SOURCE MATERIAL —

== == ==

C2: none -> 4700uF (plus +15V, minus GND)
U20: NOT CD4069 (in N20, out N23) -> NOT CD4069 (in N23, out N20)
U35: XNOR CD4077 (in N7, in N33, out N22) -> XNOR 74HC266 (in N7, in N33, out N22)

== == ==

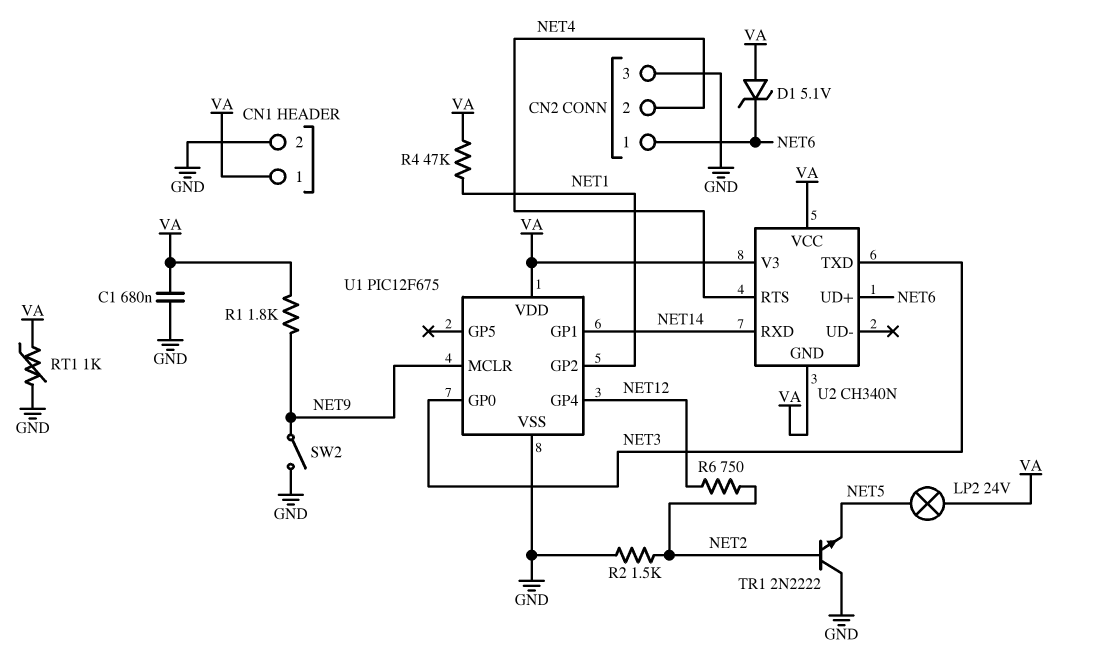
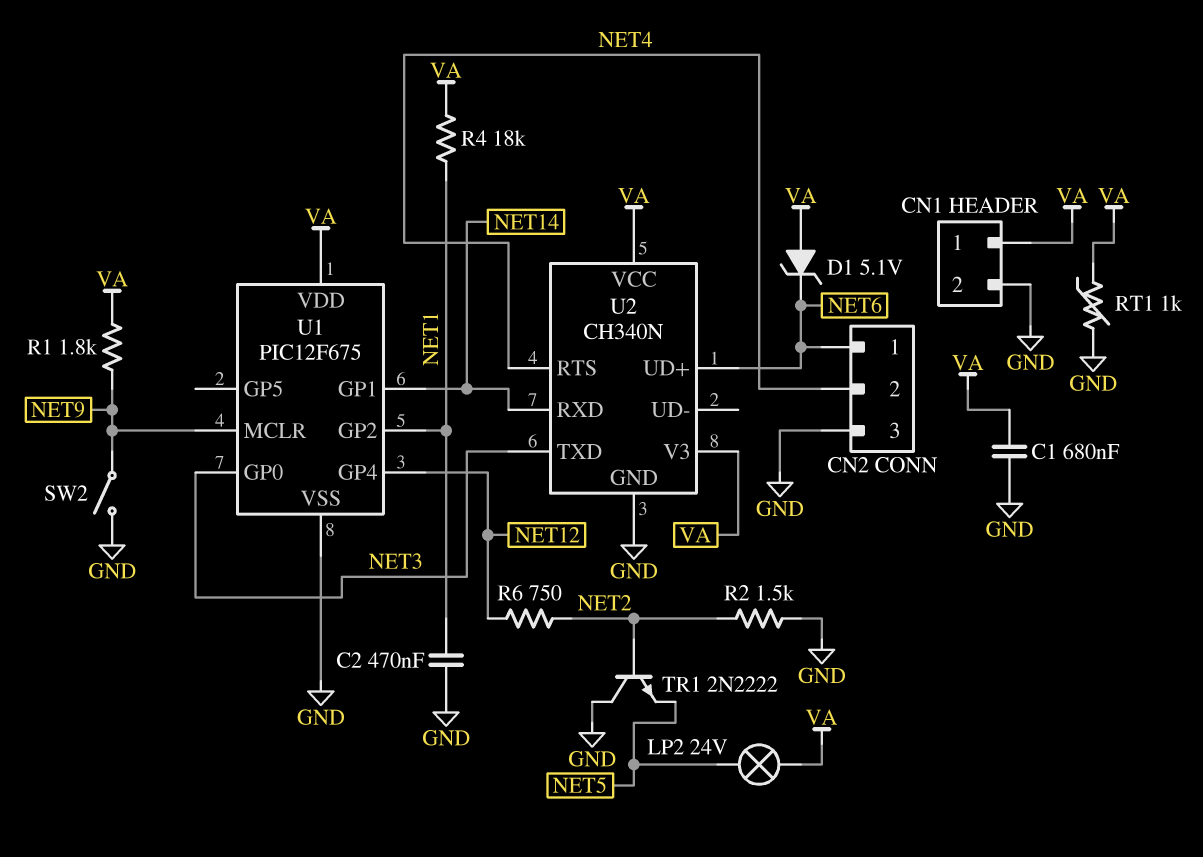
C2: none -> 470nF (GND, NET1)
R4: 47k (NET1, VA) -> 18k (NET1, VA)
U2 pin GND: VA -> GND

== == ==

INSTRUCTIONS TO FOLLOW — Search the lines above for the string "none", then show every one that has it.

WRITTEN RESPONSE —
C2: none -> 4700uF (plus +15V, minus GND)
C2: none -> 470nF (GND, NET1)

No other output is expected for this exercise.